# WHAT TO PRODUCE
Exactly the lines below starting at the line with "C6: 22uF (plus" and ending at the line with "R10: 240 (W5, W9) -> 240 (DGND, W9)" are wanted, with both ends included. Leave out the pictures and add no other lines.

# MATERIAL TO PROCESS

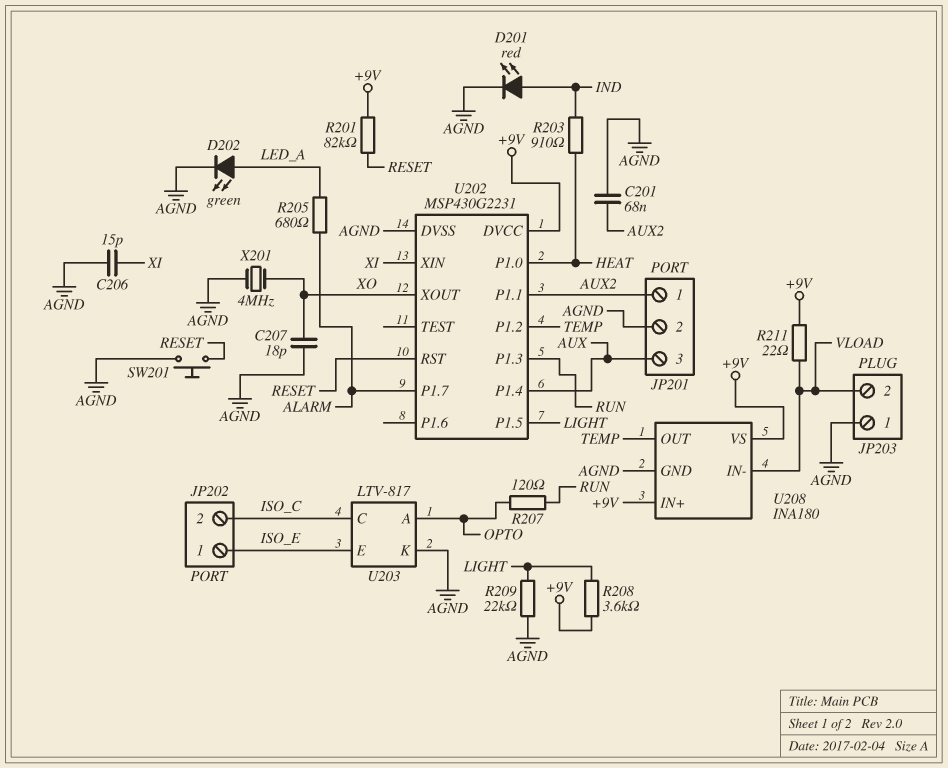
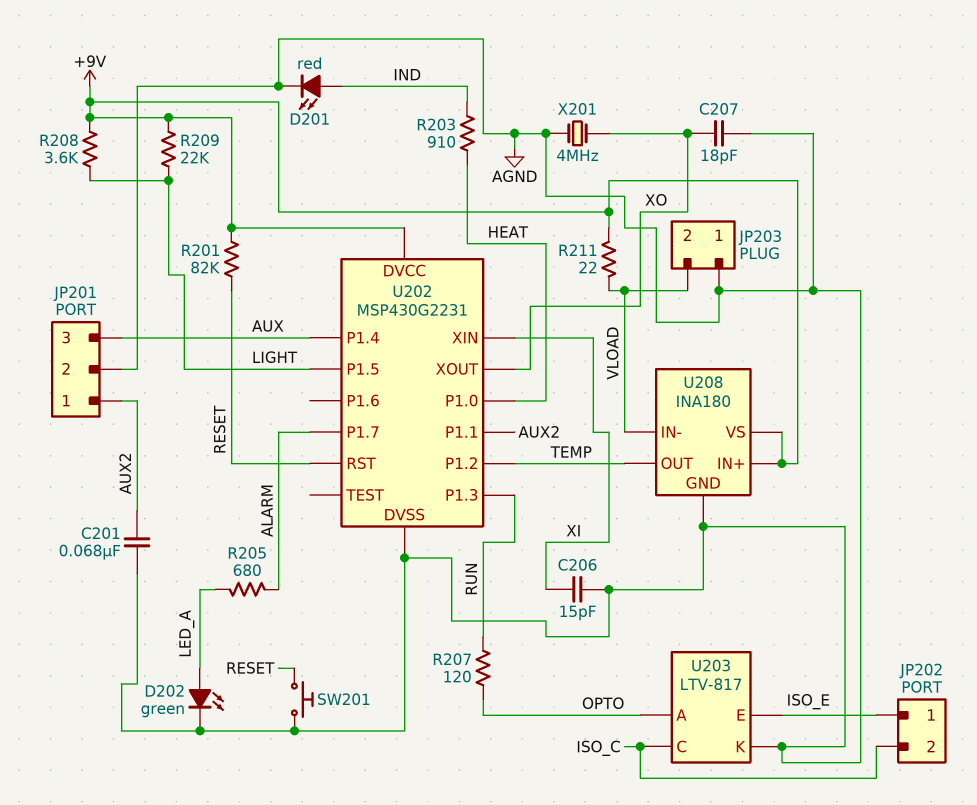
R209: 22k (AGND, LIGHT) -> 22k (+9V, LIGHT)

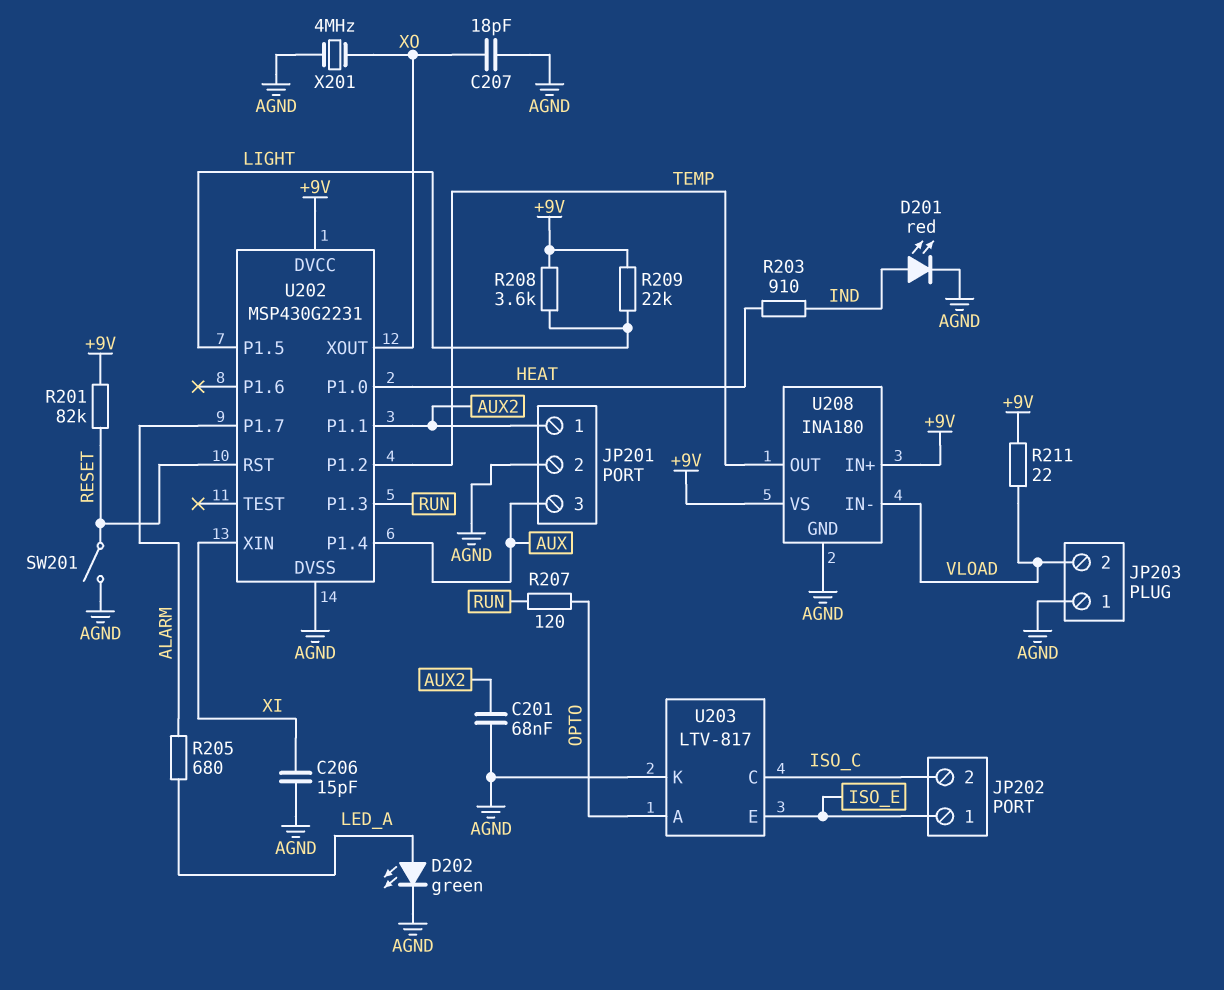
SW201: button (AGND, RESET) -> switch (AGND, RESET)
* * *
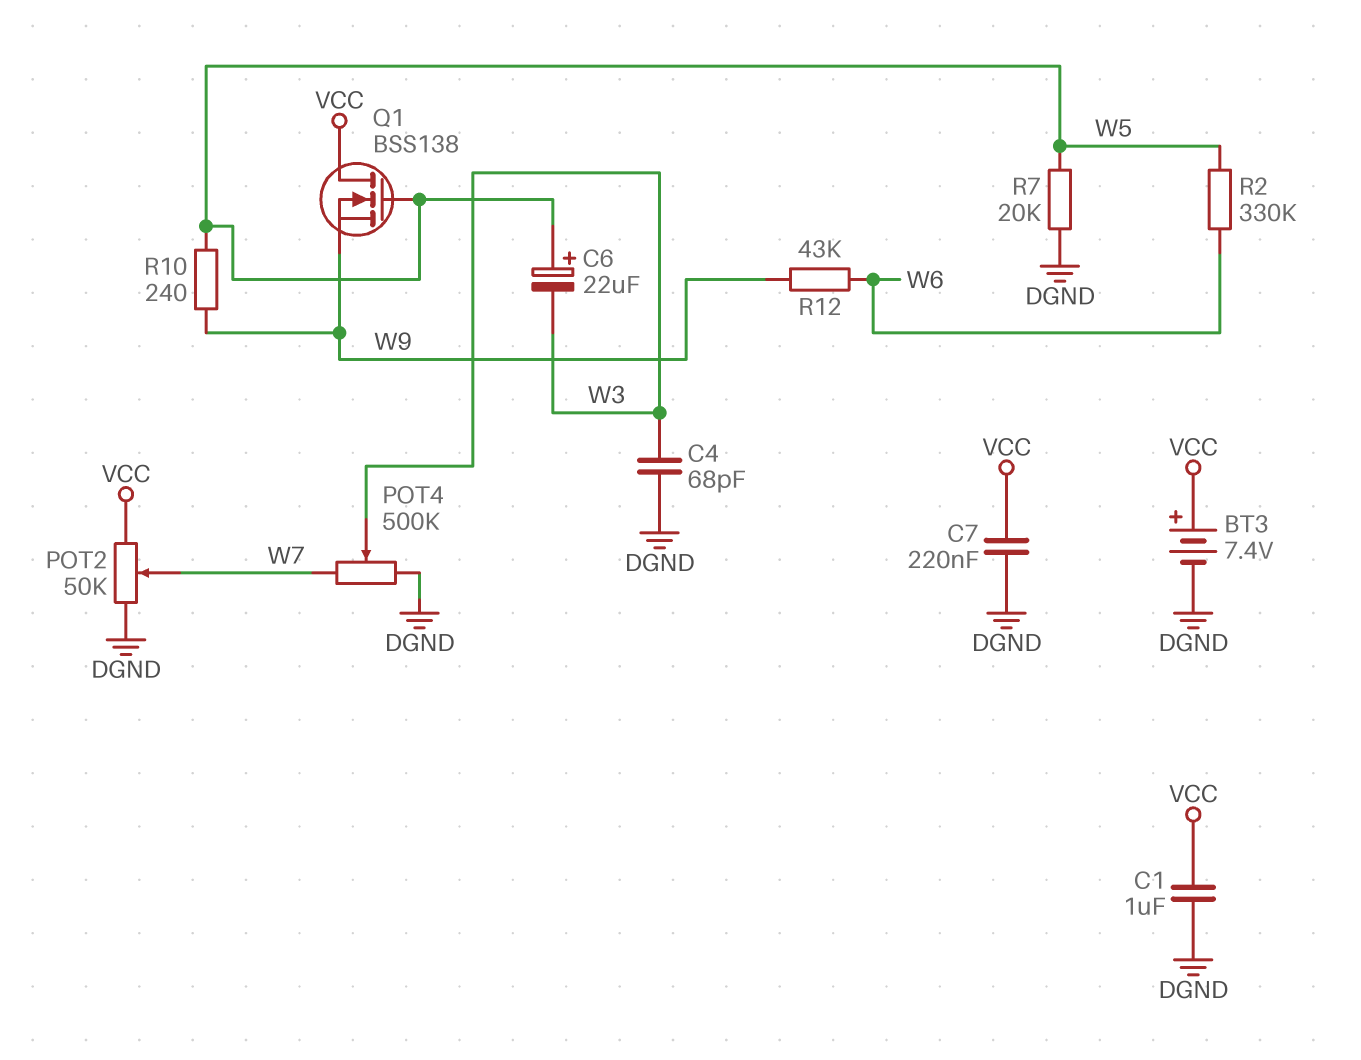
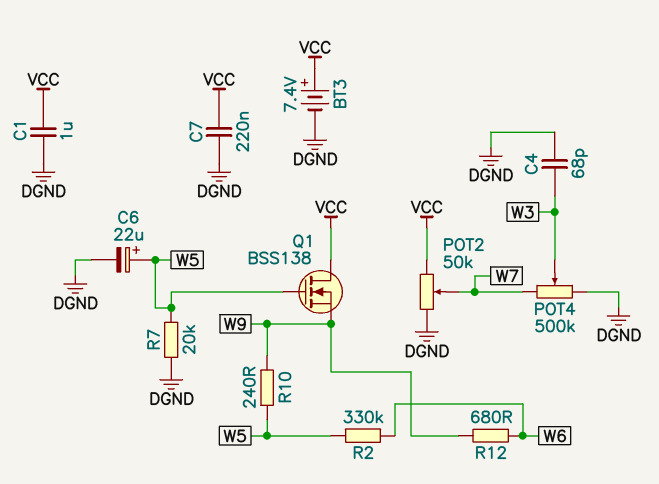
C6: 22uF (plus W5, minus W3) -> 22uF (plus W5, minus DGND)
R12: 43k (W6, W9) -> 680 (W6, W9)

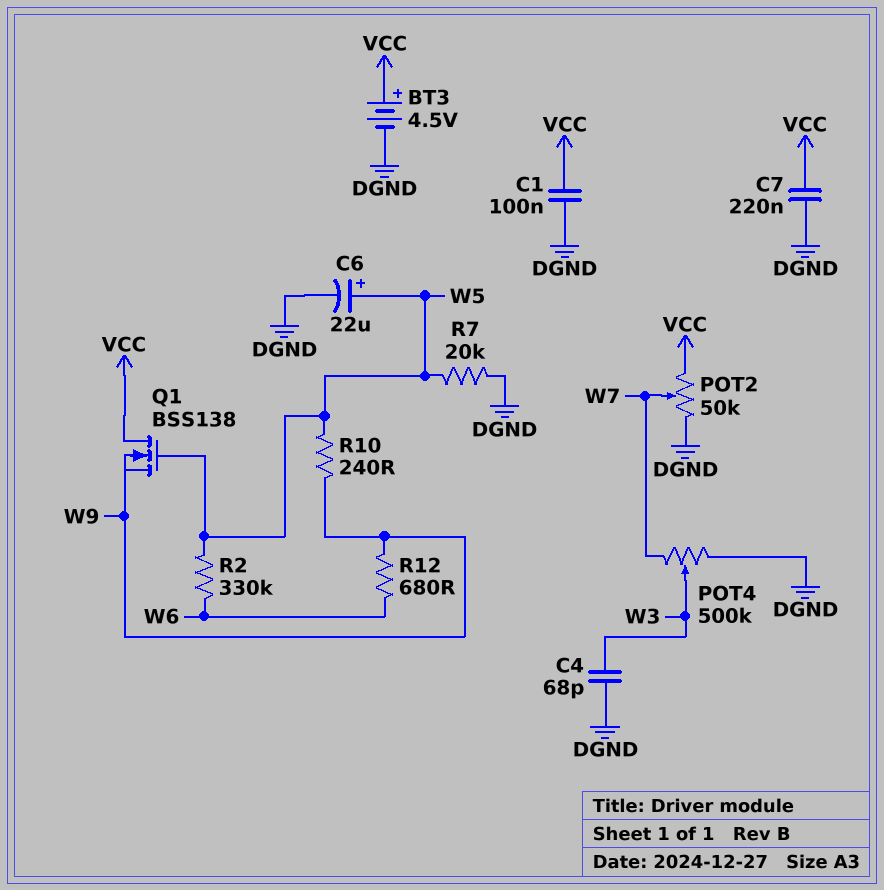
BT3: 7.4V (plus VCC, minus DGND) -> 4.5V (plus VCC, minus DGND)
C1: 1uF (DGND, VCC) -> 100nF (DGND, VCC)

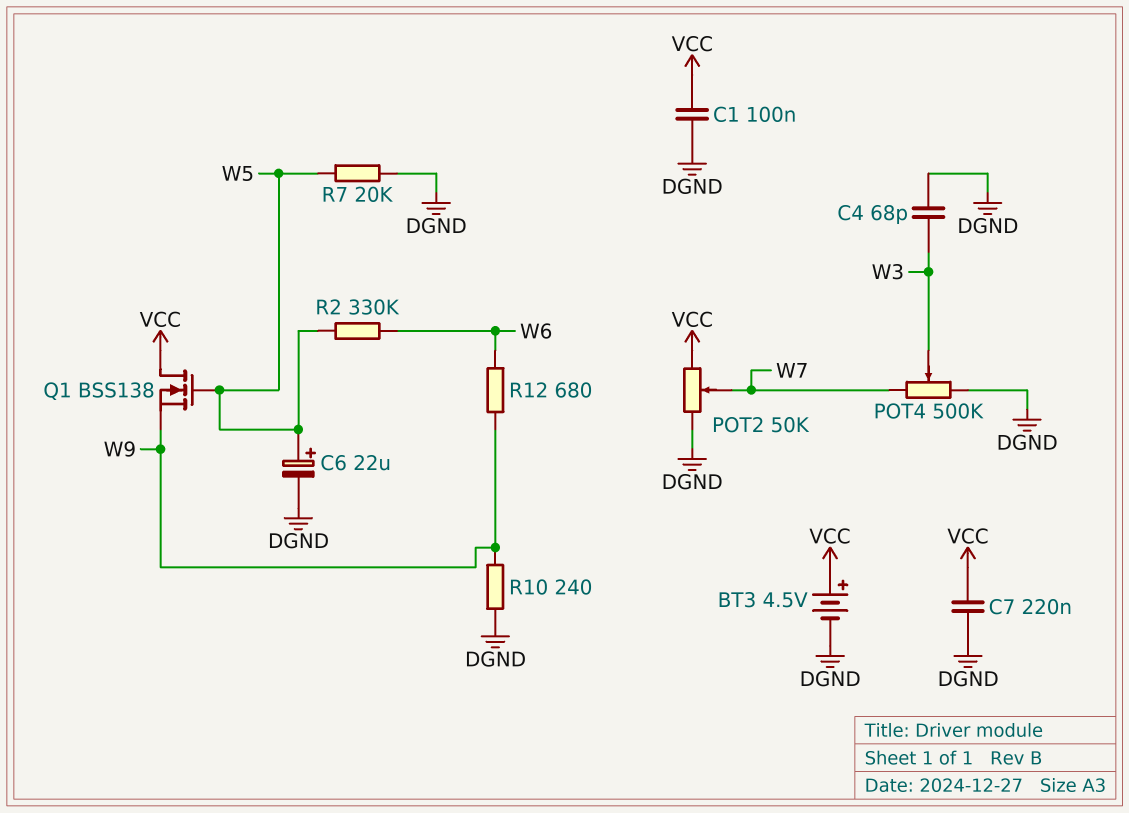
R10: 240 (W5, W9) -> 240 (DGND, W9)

# ANSWER TO THE EXERCISE
C6: 22uF (plus W5, minus W3) -> 22uF (plus W5, minus DGND)
R12: 43k (W6, W9) -> 680 (W6, W9)

BT3: 7.4V (plus VCC, minus DGND) -> 4.5V (plus VCC, minus DGND)
C1: 1uF (DGND, VCC) -> 100nF (DGND, VCC)

R10: 240 (W5, W9) -> 240 (DGND, W9)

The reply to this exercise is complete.